# TASK ITEM
Your answer must consist of the records below, reproduced exactly, with every picture removed.

(MATERIAL PROVIDED Opens)

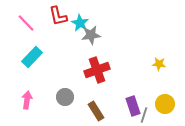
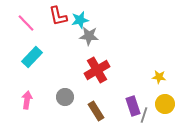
cyan star: moved 3 px up; rotated 30 degrees clockwise
gray star: moved 2 px left, 1 px down; rotated 12 degrees clockwise
yellow star: moved 13 px down
red cross: rotated 10 degrees counterclockwise
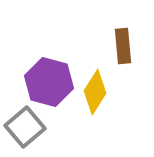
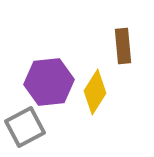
purple hexagon: rotated 21 degrees counterclockwise
gray square: rotated 12 degrees clockwise
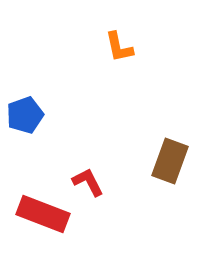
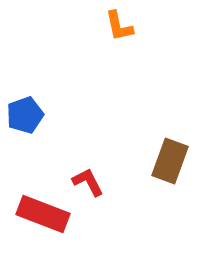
orange L-shape: moved 21 px up
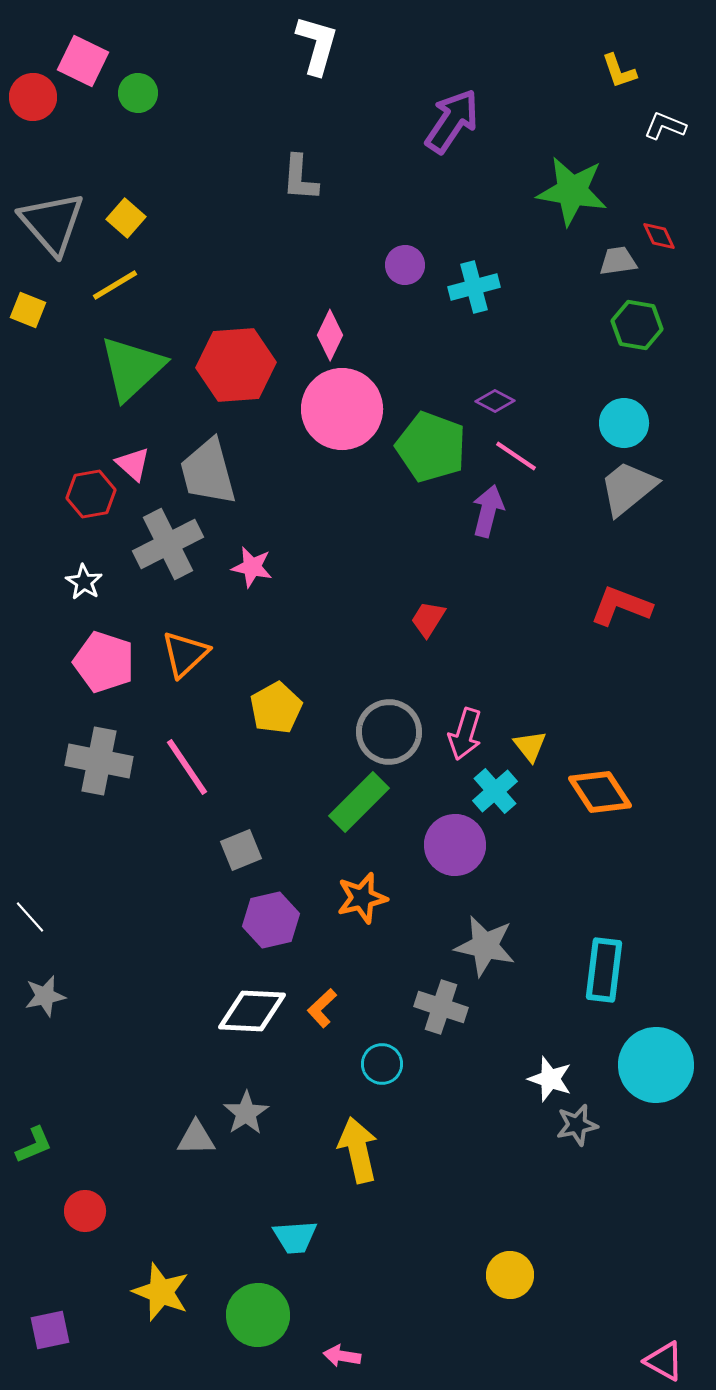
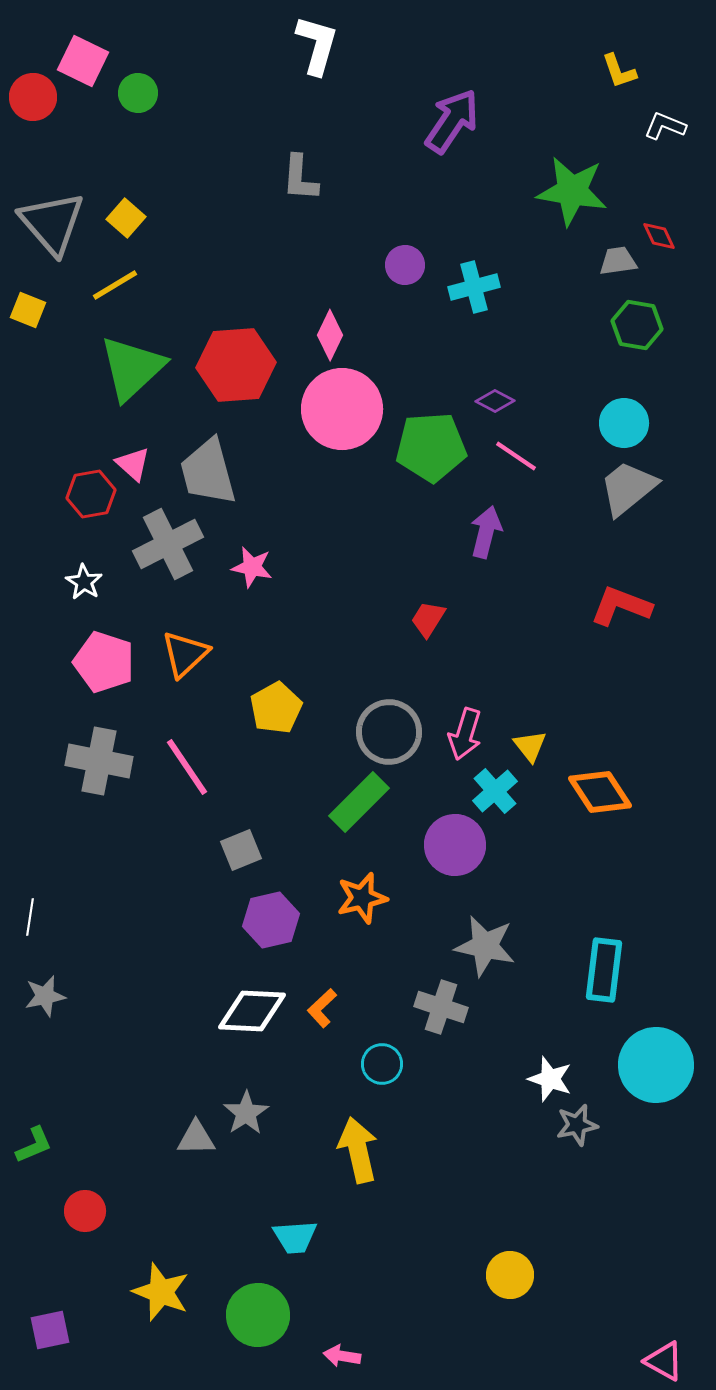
green pentagon at (431, 447): rotated 24 degrees counterclockwise
purple arrow at (488, 511): moved 2 px left, 21 px down
white line at (30, 917): rotated 51 degrees clockwise
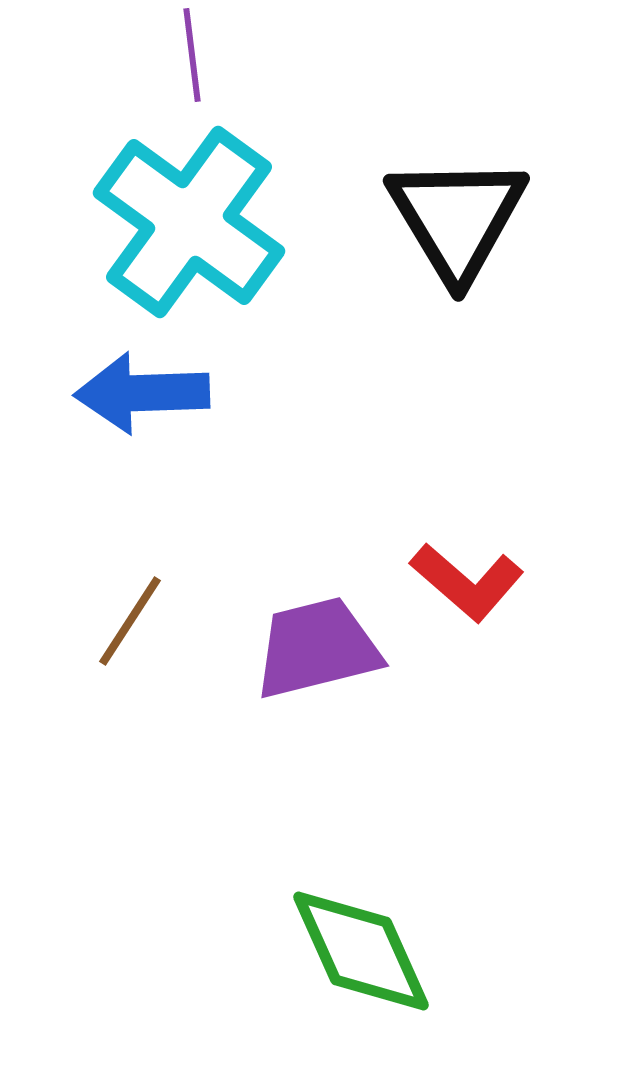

(MATERIAL PROVIDED Closes)

# RESPONSE AREA
cyan star: moved 3 px up; rotated 30 degrees clockwise
gray star: moved 2 px left, 1 px down; rotated 12 degrees clockwise
yellow star: moved 13 px down
red cross: rotated 10 degrees counterclockwise
purple hexagon: rotated 21 degrees counterclockwise
gray square: rotated 12 degrees clockwise
orange L-shape: moved 21 px up
green pentagon at (431, 447): rotated 24 degrees counterclockwise
purple arrow at (488, 511): moved 2 px left, 21 px down
white line at (30, 917): rotated 51 degrees clockwise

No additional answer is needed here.